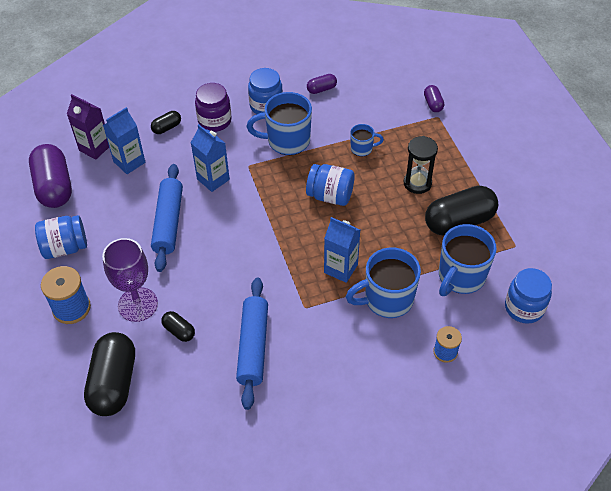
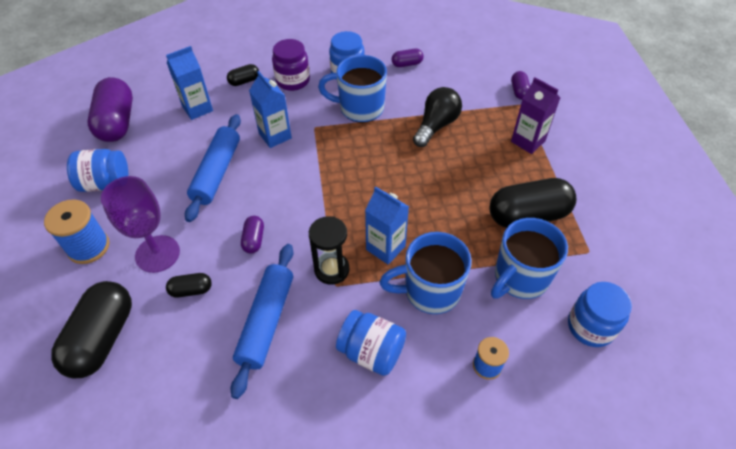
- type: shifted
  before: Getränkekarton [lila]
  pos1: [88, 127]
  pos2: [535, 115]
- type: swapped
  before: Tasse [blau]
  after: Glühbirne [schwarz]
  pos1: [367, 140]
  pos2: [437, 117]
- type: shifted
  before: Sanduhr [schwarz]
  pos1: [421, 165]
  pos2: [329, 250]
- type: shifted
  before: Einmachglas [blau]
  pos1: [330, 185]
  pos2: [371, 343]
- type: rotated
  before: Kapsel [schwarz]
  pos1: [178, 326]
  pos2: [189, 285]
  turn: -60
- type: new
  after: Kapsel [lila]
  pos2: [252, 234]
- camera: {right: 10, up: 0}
-----
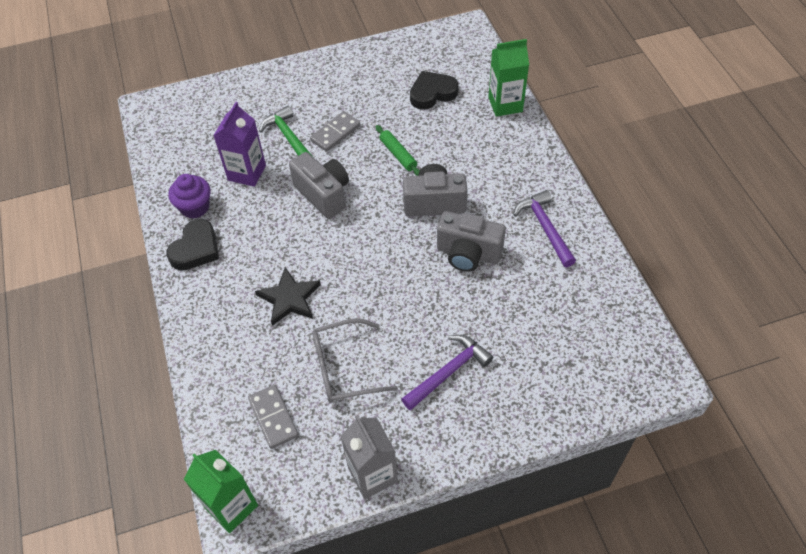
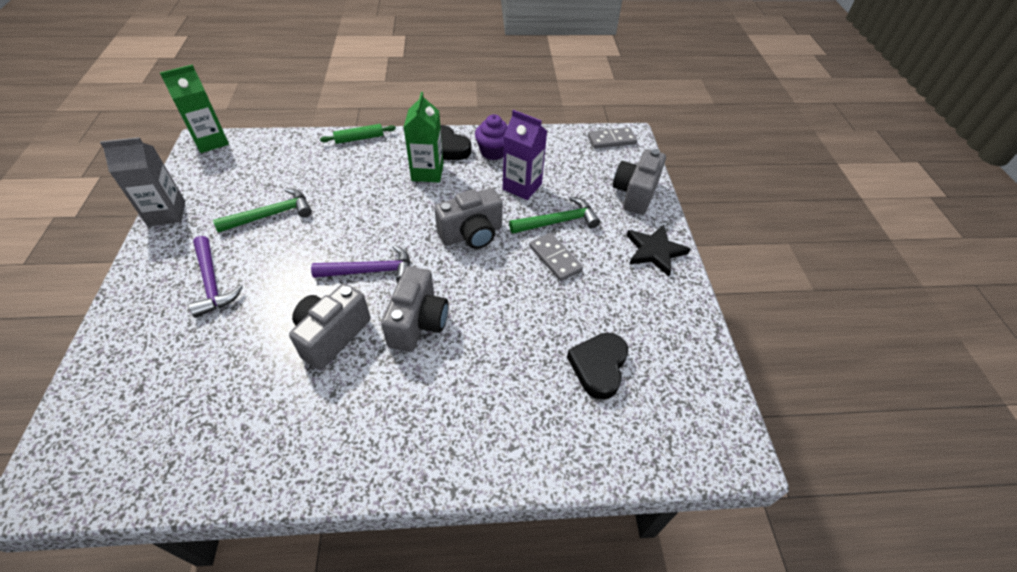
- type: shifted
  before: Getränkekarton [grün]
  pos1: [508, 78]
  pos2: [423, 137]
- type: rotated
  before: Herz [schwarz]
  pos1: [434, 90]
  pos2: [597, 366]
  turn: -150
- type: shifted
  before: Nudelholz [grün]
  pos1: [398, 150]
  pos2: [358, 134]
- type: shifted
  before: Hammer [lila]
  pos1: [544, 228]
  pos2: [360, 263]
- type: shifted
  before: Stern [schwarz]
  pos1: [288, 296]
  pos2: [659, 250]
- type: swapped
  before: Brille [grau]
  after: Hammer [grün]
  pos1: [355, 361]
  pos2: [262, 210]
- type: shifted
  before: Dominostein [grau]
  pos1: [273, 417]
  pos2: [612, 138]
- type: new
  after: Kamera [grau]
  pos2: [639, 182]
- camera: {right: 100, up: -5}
-----
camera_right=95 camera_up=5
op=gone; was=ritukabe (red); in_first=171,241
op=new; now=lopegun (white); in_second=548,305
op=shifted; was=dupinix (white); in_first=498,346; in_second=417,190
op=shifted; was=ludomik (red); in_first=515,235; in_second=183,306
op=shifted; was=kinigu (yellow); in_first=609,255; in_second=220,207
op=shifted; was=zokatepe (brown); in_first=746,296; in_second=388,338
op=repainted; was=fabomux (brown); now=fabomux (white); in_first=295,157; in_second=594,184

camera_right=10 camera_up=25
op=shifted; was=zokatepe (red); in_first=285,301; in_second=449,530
-----
> [WHAT TO WORK ON] Working from the material above, retype exactly the lines from the one with "op=gone; was=ritukabe (red); in_first=171,241" through the one with "op=shifted; was=kinigu (yellow);", both included, and only those lines.

> [REPLY]
op=gone; was=ritukabe (red); in_first=171,241
op=new; now=lopegun (white); in_second=548,305
op=shifted; was=dupinix (white); in_first=498,346; in_second=417,190
op=shifted; was=ludomik (red); in_first=515,235; in_second=183,306
op=shifted; was=kinigu (yellow); in_first=609,255; in_second=220,207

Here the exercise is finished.